== PROBLEM STATEMENT ==
Rewrite the items below as a numbered list, omitting blank lines, from the first line through the line containing "(under ~1.6 m) are not labelled.", with both of those lines included. Leave out every line after that one.
——
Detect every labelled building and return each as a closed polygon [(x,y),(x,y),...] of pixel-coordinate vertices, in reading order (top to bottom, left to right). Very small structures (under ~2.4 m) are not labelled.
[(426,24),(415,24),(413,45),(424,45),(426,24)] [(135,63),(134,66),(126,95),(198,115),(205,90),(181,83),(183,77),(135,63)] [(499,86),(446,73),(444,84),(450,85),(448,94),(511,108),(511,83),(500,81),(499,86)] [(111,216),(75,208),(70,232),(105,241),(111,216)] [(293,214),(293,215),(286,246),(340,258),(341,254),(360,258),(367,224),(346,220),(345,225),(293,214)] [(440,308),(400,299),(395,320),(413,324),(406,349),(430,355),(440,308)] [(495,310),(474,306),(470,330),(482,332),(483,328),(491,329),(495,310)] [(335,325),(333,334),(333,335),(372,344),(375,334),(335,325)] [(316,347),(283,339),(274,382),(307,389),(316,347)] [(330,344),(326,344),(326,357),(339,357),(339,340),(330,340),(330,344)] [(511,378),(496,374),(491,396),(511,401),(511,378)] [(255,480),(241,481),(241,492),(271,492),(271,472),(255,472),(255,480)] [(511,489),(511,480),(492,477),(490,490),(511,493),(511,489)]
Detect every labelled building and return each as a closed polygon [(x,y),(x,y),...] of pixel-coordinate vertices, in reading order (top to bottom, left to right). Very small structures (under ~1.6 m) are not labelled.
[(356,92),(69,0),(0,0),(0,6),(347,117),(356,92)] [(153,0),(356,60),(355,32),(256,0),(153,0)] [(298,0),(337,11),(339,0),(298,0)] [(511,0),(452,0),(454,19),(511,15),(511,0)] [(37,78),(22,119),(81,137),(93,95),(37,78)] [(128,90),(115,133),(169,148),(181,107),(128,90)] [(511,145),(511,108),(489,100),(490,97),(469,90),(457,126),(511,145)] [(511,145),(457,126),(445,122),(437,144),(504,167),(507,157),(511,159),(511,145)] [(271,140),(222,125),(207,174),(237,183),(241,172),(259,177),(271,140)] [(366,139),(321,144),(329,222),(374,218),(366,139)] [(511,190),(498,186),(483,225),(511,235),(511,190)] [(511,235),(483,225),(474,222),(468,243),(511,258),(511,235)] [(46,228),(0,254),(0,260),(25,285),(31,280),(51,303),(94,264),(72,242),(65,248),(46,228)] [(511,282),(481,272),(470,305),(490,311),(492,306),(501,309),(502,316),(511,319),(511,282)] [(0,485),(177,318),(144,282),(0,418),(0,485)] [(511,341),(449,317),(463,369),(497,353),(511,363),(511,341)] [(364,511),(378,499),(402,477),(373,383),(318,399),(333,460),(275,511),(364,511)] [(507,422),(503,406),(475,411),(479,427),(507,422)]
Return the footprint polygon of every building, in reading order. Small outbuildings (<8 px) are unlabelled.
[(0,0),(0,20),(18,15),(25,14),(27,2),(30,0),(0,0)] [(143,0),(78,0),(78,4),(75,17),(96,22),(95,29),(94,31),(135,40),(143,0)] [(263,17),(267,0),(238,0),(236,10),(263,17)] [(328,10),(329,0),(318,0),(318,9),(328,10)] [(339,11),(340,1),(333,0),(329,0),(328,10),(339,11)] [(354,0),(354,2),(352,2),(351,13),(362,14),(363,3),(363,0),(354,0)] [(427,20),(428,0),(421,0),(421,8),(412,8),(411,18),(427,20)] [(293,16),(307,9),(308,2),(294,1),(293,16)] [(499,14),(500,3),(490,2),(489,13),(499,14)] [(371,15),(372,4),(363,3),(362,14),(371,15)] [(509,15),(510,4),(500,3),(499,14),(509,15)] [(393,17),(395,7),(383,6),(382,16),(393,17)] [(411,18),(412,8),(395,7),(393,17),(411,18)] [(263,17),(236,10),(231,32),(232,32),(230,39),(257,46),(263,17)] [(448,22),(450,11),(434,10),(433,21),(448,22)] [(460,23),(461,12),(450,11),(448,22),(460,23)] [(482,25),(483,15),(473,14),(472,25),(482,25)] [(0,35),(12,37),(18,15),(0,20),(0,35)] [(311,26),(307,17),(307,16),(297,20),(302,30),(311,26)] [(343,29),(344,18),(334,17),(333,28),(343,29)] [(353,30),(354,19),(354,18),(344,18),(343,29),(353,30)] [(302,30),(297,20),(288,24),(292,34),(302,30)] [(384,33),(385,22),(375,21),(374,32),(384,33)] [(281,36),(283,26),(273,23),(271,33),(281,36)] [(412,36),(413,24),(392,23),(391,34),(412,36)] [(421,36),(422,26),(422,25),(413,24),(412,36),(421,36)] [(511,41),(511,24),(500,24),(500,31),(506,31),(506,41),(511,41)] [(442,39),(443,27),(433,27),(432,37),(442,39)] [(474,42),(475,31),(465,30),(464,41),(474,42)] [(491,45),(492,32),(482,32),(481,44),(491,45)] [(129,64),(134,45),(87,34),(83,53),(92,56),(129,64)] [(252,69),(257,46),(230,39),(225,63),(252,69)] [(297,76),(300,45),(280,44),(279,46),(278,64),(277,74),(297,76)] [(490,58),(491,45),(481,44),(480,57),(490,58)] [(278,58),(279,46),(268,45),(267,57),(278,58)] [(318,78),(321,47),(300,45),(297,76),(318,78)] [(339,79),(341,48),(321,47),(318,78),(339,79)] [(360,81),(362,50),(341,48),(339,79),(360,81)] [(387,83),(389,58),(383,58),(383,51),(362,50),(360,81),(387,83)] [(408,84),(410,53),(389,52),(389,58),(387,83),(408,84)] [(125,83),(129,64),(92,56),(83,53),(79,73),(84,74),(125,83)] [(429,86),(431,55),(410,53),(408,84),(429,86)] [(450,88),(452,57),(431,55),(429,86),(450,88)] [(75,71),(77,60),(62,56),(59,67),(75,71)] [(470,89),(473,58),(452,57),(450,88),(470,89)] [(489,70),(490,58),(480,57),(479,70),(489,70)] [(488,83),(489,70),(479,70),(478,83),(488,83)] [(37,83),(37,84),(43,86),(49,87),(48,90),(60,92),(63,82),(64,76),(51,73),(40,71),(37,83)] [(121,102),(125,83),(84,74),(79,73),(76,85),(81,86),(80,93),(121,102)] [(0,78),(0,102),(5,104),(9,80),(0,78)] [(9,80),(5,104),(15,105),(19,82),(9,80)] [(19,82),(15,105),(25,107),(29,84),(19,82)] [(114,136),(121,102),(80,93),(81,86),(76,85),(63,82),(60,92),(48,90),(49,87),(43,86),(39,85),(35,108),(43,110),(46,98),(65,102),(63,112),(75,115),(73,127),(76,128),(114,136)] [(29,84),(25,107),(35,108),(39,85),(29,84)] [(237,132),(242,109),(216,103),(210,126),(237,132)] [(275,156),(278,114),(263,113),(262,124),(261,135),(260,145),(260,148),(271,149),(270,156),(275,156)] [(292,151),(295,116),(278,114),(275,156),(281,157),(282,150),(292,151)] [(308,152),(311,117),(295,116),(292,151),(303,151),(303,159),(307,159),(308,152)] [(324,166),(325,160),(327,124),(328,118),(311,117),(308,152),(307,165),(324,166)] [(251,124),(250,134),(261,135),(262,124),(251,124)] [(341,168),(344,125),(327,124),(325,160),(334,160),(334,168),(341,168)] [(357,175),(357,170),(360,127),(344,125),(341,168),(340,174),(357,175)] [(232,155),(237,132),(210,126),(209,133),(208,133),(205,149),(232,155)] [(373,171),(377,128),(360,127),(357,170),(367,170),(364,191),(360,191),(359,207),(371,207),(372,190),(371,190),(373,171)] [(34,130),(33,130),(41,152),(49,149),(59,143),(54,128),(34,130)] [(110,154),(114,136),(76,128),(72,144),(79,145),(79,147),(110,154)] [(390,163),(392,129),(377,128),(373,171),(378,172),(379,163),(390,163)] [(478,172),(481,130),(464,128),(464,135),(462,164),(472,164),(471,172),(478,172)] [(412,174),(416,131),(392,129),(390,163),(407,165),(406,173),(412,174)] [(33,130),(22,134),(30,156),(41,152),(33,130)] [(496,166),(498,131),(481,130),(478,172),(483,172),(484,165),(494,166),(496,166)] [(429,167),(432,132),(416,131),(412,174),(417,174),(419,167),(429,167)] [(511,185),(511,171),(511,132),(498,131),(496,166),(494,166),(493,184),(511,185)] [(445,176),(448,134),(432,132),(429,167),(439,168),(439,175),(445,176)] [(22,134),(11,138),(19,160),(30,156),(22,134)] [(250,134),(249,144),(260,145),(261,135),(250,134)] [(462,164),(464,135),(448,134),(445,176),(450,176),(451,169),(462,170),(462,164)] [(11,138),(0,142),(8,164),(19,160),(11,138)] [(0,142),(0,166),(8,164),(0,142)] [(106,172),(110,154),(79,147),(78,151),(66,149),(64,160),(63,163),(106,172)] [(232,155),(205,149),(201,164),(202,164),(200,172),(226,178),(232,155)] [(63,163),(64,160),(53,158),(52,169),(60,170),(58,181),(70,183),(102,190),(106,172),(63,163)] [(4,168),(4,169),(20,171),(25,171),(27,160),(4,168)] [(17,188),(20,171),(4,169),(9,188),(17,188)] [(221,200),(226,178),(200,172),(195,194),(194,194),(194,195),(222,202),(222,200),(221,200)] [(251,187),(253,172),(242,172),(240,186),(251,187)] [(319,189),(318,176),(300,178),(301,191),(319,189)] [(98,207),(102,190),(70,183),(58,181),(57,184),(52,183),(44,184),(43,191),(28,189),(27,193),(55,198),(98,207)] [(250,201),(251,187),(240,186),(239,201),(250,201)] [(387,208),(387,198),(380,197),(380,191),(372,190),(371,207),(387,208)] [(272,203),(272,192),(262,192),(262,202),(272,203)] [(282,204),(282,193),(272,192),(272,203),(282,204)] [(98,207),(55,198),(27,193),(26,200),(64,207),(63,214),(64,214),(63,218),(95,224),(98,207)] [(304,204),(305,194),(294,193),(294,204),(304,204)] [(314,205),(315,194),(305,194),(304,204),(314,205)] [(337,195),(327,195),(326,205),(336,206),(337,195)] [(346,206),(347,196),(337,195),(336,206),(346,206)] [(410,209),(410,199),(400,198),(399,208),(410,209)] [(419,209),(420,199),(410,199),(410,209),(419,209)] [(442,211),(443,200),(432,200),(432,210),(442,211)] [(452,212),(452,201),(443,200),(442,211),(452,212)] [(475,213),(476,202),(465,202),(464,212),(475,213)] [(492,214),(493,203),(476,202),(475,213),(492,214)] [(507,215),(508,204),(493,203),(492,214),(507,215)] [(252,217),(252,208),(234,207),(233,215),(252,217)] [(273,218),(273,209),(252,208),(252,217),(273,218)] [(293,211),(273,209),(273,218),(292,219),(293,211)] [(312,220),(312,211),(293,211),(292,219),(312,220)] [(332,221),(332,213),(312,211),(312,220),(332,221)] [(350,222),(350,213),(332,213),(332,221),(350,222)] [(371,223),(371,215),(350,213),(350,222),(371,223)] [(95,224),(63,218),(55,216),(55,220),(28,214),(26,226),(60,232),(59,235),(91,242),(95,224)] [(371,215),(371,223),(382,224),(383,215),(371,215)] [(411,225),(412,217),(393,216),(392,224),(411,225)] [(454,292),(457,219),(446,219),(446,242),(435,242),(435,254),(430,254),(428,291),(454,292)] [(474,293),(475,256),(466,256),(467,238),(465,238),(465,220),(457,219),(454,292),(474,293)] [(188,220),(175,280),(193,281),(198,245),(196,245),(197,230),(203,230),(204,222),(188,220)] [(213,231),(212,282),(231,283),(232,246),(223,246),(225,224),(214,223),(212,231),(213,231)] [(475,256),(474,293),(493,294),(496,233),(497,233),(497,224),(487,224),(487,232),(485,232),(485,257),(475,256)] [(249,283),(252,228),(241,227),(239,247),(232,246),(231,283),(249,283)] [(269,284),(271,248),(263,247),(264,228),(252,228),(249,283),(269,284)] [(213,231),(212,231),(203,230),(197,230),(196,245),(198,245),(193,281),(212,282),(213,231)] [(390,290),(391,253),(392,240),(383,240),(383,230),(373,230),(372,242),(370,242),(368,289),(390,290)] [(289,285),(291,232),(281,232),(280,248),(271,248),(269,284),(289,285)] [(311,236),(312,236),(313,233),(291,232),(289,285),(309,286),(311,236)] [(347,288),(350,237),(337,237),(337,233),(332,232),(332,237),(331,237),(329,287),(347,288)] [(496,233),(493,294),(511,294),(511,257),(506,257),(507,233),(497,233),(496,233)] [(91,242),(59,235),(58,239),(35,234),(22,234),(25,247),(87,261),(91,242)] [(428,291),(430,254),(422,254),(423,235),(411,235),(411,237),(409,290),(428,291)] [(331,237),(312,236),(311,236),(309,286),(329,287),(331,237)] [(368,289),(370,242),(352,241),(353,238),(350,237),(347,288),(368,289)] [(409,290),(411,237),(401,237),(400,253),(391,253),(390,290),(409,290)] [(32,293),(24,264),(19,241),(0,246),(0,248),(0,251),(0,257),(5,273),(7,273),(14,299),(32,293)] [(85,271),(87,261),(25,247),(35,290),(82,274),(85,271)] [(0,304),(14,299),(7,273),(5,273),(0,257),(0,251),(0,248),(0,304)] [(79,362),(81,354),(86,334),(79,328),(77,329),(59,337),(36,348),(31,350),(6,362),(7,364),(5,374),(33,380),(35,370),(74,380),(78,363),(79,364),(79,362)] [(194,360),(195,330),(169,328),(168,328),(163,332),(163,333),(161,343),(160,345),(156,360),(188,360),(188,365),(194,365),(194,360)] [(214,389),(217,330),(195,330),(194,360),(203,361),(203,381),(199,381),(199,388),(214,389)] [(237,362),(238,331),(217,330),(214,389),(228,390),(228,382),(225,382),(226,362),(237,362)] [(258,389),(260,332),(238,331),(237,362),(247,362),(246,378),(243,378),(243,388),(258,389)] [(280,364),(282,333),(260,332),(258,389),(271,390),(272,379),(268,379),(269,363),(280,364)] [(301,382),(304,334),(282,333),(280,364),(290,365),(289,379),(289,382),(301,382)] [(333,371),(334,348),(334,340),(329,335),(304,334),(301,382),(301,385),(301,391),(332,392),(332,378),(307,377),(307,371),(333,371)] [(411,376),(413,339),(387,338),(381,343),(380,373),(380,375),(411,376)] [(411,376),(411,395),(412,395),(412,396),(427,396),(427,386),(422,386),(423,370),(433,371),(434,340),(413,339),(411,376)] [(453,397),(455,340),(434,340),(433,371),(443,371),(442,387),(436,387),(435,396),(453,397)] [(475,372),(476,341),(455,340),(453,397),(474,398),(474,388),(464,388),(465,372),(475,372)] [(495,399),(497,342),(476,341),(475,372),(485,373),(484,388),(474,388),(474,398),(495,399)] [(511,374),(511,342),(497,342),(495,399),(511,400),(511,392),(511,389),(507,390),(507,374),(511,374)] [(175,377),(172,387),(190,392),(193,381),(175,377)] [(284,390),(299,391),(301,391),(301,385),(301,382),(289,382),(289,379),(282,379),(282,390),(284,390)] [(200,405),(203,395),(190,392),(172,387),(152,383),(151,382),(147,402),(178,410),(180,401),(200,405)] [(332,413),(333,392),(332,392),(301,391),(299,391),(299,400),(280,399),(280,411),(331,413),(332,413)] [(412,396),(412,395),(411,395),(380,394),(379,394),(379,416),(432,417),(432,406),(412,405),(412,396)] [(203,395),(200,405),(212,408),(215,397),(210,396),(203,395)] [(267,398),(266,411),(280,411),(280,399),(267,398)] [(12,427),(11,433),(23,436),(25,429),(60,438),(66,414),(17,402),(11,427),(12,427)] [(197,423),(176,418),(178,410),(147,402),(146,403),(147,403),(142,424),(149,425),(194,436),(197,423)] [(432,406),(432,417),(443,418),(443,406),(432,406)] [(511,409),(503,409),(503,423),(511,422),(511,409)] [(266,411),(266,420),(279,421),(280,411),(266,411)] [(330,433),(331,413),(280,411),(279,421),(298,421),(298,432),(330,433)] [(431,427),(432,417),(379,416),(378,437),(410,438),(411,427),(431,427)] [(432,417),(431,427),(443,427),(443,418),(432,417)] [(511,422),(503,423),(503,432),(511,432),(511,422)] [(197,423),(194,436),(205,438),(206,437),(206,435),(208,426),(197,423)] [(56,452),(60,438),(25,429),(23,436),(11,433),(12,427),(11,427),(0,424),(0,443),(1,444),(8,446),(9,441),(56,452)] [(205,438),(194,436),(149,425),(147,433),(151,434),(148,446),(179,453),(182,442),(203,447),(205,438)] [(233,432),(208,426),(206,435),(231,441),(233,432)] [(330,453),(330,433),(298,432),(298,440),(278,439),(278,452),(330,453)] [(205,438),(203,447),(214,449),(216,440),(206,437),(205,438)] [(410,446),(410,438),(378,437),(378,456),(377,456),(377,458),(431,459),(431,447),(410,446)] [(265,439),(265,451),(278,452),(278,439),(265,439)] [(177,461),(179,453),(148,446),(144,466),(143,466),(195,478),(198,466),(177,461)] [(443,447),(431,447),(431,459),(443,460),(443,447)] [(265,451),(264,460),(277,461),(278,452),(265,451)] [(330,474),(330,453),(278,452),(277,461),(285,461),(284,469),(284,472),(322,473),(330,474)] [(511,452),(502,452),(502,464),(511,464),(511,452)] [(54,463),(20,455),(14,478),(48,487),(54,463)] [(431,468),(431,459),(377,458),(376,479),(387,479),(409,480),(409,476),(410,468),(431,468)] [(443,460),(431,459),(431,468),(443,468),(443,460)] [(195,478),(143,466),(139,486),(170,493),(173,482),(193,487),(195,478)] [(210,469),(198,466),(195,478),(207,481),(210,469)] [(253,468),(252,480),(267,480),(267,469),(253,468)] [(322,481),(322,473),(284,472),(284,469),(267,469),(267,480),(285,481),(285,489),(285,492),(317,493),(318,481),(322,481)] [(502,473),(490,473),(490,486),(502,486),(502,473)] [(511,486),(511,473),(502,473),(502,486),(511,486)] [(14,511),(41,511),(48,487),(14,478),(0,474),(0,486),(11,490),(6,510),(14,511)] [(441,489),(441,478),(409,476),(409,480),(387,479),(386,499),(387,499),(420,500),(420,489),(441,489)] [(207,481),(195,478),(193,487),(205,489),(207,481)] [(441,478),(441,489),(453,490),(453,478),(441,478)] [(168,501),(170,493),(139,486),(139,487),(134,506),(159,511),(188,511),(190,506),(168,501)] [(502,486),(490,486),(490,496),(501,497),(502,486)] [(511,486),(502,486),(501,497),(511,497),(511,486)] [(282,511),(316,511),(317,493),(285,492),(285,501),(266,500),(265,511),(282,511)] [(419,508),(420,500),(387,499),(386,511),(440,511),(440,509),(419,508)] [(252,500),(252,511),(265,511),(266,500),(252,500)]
——
== THE ANSWER ==
1. Detect every labelled building and return each as a closed polygon [(x,y),(x,y),...] of pixel-coordinate vertices, in reading order (top to bottom, left to right). Very small structures (under ~2.4 m) are not labelled.
2. [(426,24),(415,24),(413,45),(424,45),(426,24)] [(135,63),(134,66),(126,95),(198,115),(205,90),(181,83),(183,77),(135,63)] [(499,86),(446,73),(444,84),(450,85),(448,94),(511,108),(511,83),(500,81),(499,86)] [(111,216),(75,208),(70,232),(105,241),(111,216)] [(293,214),(293,215),(286,246),(340,258),(341,254),(360,258),(367,224),(346,220),(345,225),(293,214)] [(440,308),(400,299),(395,320),(413,324),(406,349),(430,355),(440,308)] [(495,310),(474,306),(470,330),(482,332),(483,328),(491,329),(495,310)] [(335,325),(333,334),(333,335),(372,344),(375,334),(335,325)] [(316,347),(283,339),(274,382),(307,389),(316,347)] [(330,344),(326,344),(326,357),(339,357),(339,340),(330,340),(330,344)] [(511,378),(496,374),(491,396),(511,401),(511,378)] [(255,480),(241,481),(241,492),(271,492),(271,472),(255,472),(255,480)] [(511,489),(511,480),(492,477),(490,490),(511,493),(511,489)]
3. Detect every labelled building and return each as a closed polygon [(x,y),(x,y),...] of pixel-coordinate vertices, in reading order (top to bottom, left to right). Very small structures (under ~1.6 m) are not labelled.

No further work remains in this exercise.